### EXERCISE DETAILS
Copy exactly the lines of the material below that run from the one containing "yellow banana: 1 -> 4" through the one containing "red key: 6 -> 5". Copy no other lines.
=====
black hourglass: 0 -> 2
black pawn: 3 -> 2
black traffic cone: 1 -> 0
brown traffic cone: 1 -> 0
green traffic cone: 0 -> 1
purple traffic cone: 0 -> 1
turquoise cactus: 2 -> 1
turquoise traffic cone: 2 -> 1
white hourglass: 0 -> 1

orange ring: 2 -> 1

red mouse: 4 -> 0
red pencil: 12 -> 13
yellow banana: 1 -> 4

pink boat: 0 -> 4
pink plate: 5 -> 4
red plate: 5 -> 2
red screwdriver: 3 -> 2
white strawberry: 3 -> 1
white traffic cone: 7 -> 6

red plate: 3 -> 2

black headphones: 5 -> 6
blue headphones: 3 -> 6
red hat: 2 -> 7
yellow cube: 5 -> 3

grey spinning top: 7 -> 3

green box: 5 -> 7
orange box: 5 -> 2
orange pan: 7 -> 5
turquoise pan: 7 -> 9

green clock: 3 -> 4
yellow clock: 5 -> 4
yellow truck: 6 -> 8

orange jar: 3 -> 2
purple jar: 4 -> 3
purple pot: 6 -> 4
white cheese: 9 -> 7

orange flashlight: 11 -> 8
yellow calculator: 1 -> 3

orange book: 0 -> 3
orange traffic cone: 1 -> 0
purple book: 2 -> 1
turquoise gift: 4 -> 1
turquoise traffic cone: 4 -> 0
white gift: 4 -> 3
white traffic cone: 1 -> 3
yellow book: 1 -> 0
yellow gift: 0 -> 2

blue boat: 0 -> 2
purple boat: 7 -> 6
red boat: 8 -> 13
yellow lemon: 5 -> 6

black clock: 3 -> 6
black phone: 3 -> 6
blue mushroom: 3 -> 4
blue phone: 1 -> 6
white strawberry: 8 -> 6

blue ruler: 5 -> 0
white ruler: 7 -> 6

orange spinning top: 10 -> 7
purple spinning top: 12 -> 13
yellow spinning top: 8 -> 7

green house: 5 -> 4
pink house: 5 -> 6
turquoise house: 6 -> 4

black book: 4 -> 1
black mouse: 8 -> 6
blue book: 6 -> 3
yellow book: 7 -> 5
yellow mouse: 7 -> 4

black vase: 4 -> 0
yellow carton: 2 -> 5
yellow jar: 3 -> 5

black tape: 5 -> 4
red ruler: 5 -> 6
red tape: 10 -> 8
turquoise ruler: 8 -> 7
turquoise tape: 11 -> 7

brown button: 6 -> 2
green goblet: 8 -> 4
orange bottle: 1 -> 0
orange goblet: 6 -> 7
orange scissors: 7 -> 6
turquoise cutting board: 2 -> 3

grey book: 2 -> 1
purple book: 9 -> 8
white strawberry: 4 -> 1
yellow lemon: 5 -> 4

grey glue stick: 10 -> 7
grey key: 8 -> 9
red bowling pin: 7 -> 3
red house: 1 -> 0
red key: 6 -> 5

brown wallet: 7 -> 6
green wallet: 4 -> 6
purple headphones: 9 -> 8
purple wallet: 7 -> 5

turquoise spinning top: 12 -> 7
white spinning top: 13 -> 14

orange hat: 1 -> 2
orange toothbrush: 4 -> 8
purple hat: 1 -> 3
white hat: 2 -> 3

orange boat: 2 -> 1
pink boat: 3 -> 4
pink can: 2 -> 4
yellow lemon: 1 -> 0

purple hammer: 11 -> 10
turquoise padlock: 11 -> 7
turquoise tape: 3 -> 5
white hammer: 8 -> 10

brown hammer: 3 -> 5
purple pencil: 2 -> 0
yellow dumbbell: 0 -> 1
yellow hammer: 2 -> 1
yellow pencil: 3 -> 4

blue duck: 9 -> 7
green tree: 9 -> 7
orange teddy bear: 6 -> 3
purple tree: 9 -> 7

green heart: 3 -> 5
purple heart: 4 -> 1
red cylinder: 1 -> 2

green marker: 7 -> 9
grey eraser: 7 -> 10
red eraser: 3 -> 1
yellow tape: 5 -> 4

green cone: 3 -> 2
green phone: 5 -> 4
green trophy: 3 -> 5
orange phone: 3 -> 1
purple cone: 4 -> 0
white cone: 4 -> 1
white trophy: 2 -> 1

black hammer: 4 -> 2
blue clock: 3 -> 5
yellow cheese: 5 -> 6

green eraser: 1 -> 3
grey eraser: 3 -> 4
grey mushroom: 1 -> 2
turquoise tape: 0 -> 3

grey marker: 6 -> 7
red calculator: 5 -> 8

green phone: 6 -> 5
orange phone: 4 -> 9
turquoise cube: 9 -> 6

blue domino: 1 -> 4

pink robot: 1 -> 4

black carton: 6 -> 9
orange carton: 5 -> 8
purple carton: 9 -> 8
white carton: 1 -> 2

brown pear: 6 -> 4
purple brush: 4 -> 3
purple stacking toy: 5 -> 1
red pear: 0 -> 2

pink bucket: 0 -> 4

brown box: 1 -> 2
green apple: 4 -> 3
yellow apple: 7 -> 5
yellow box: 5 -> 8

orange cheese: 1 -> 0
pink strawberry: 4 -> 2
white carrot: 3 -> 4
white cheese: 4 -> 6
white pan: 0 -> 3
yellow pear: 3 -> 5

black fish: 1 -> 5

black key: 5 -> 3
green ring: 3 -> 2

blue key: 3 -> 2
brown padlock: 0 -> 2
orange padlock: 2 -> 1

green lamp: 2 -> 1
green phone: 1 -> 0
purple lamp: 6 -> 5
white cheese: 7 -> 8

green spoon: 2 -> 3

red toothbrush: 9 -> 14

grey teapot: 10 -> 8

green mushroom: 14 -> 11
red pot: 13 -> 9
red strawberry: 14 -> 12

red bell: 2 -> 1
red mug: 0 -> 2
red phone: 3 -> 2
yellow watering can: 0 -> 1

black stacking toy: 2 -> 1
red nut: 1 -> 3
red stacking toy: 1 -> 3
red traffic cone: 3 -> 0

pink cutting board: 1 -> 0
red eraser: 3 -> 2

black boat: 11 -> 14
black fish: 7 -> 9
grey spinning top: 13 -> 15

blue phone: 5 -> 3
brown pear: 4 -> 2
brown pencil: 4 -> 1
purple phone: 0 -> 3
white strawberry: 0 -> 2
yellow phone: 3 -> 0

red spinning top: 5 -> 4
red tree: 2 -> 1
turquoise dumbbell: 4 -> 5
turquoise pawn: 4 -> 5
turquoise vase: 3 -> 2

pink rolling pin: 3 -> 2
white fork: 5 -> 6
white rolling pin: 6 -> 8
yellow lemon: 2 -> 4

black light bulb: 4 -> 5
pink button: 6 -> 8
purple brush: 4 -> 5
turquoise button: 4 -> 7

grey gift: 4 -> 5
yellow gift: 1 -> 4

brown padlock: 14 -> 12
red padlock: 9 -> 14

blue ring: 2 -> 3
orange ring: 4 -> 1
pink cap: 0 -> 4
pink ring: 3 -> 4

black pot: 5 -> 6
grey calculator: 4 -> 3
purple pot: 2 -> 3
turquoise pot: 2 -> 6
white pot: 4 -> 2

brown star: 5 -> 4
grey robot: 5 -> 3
=====
### SOLUTION FOR THIS EXERCISE
yellow banana: 1 -> 4

pink boat: 0 -> 4
pink plate: 5 -> 4
red plate: 5 -> 2
red screwdriver: 3 -> 2
white strawberry: 3 -> 1
white traffic cone: 7 -> 6

red plate: 3 -> 2

black headphones: 5 -> 6
blue headphones: 3 -> 6
red hat: 2 -> 7
yellow cube: 5 -> 3

grey spinning top: 7 -> 3

green box: 5 -> 7
orange box: 5 -> 2
orange pan: 7 -> 5
turquoise pan: 7 -> 9

green clock: 3 -> 4
yellow clock: 5 -> 4
yellow truck: 6 -> 8

orange jar: 3 -> 2
purple jar: 4 -> 3
purple pot: 6 -> 4
white cheese: 9 -> 7

orange flashlight: 11 -> 8
yellow calculator: 1 -> 3

orange book: 0 -> 3
orange traffic cone: 1 -> 0
purple book: 2 -> 1
turquoise gift: 4 -> 1
turquoise traffic cone: 4 -> 0
white gift: 4 -> 3
white traffic cone: 1 -> 3
yellow book: 1 -> 0
yellow gift: 0 -> 2

blue boat: 0 -> 2
purple boat: 7 -> 6
red boat: 8 -> 13
yellow lemon: 5 -> 6

black clock: 3 -> 6
black phone: 3 -> 6
blue mushroom: 3 -> 4
blue phone: 1 -> 6
white strawberry: 8 -> 6

blue ruler: 5 -> 0
white ruler: 7 -> 6

orange spinning top: 10 -> 7
purple spinning top: 12 -> 13
yellow spinning top: 8 -> 7

green house: 5 -> 4
pink house: 5 -> 6
turquoise house: 6 -> 4

black book: 4 -> 1
black mouse: 8 -> 6
blue book: 6 -> 3
yellow book: 7 -> 5
yellow mouse: 7 -> 4

black vase: 4 -> 0
yellow carton: 2 -> 5
yellow jar: 3 -> 5

black tape: 5 -> 4
red ruler: 5 -> 6
red tape: 10 -> 8
turquoise ruler: 8 -> 7
turquoise tape: 11 -> 7

brown button: 6 -> 2
green goblet: 8 -> 4
orange bottle: 1 -> 0
orange goblet: 6 -> 7
orange scissors: 7 -> 6
turquoise cutting board: 2 -> 3

grey book: 2 -> 1
purple book: 9 -> 8
white strawberry: 4 -> 1
yellow lemon: 5 -> 4

grey glue stick: 10 -> 7
grey key: 8 -> 9
red bowling pin: 7 -> 3
red house: 1 -> 0
red key: 6 -> 5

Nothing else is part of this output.